### [EXERCISE]
What you return should be the lines from the one with "(124, 330) = (542, 233): brown" through the one with "camera: 155 degrees right, 5 degrees down" in the data below, reproduced exactly with both ends, and no pictures at all.

### [ENTRIES SUPPLIED]
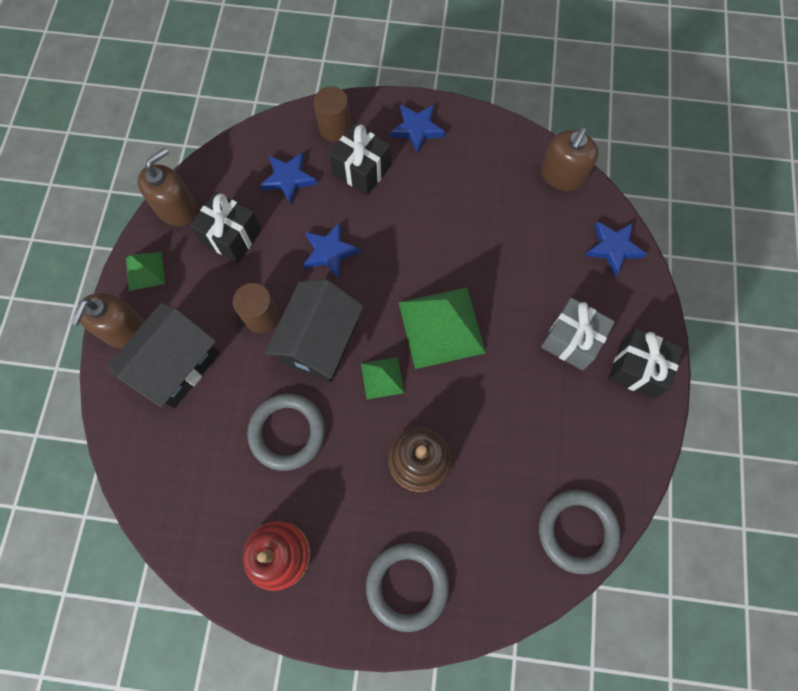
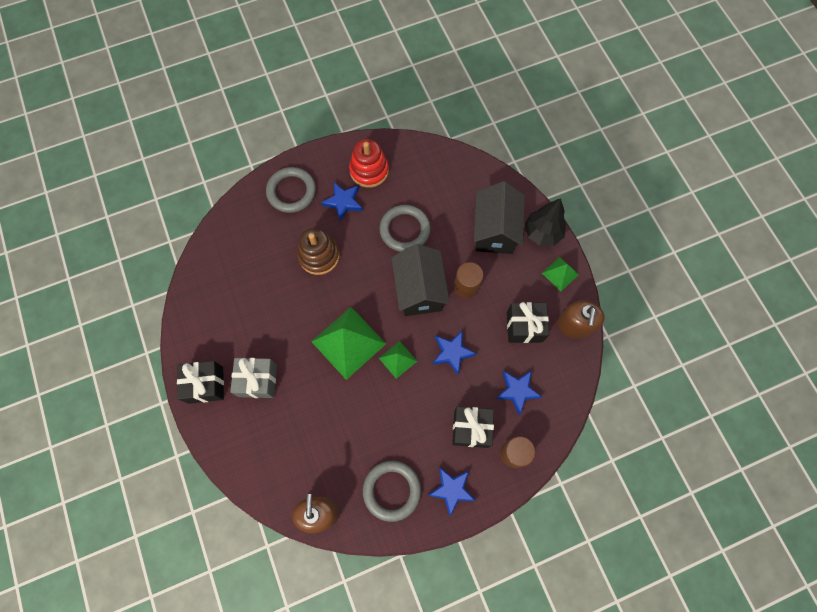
camera: 150 degrees right, 0 degrees up
(124, 330) = (542, 233): brown soap dispenser -> black tree
(382, 378) = (368, 290): green pyramid -> green pyramid (398, 359)
(577, 531) = (208, 266): grey ring -> grey ring (392, 490)
(613, 248) = (255, 469): blue star -> blue star (343, 202)

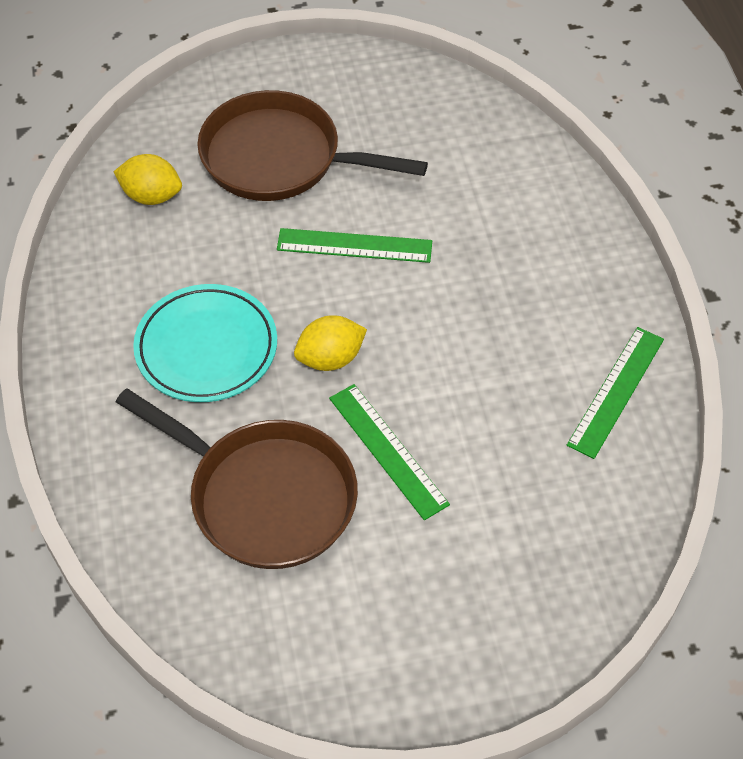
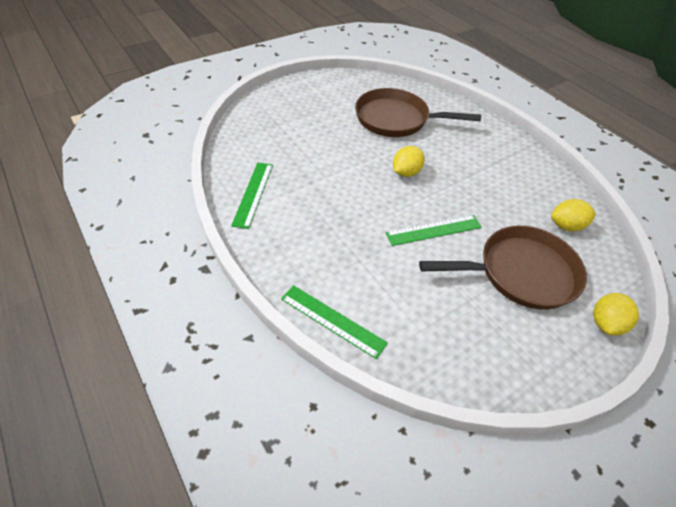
camera: 155 degrees right, 5 degrees down
(206, 348) = (466, 162): turquoise plate -> none
(230, 81) = (605, 323): none -> yellow lemon
(387, 450) = (355, 144): green ruler -> green ruler (332, 320)

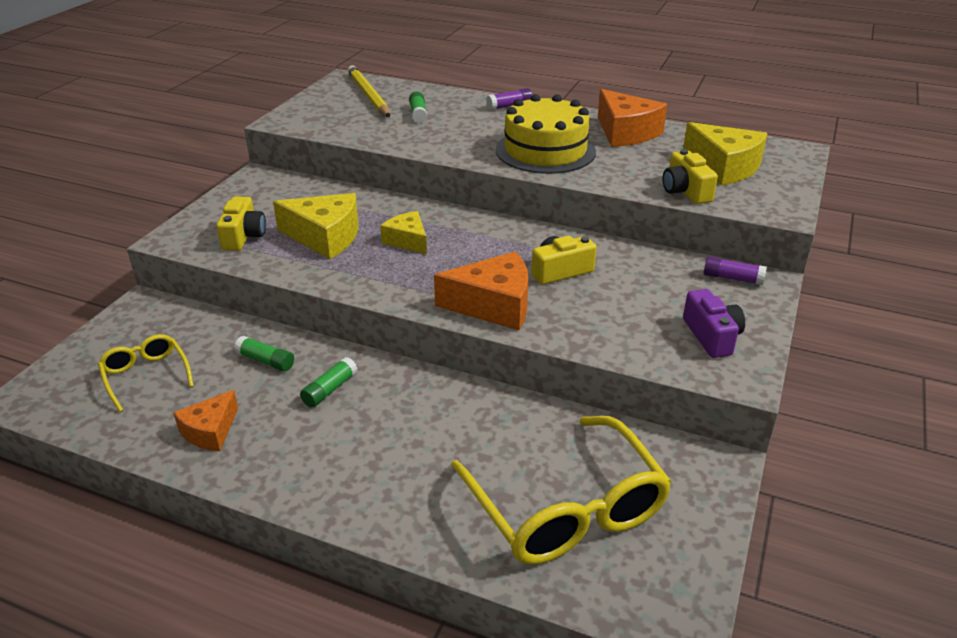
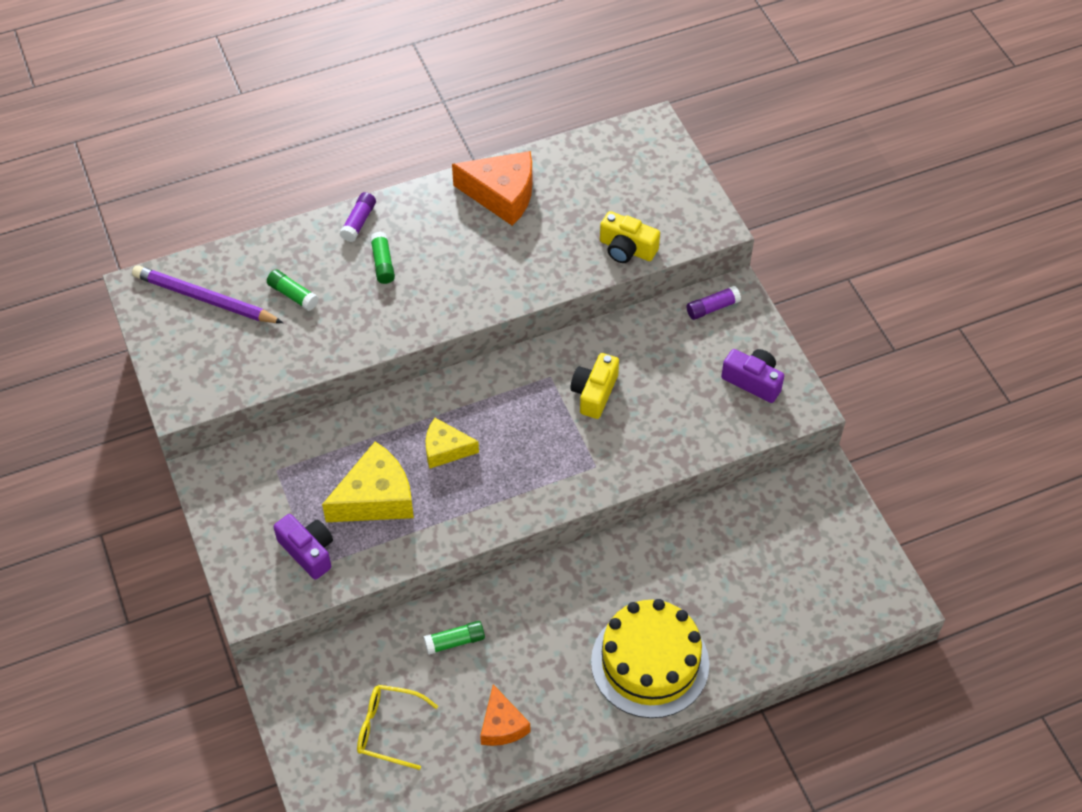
camera: 45 degrees left, 20 degrees up
(243, 236) = (308, 551): yellow camera -> purple camera
(329, 390) = (533, 625): green glue stick -> green glue stick (383, 263)
(368, 95) = (205, 299): yellow pencil -> purple pencil
(493, 305) = (590, 466): orange cheese -> none
(545, 151) = (468, 271): yellow cake -> yellow cake (650, 663)
(566, 508) = (776, 583): yellow glasses -> none
(724, 167) = (623, 193): yellow cheese -> none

### [REPLY]
(124, 330) = (542, 233): brown soap dispenser -> black tree
(382, 378) = (368, 290): green pyramid -> green pyramid (398, 359)
(577, 531) = (208, 266): grey ring -> grey ring (392, 490)
(613, 248) = (255, 469): blue star -> blue star (343, 202)

camera: 155 degrees right, 5 degrees down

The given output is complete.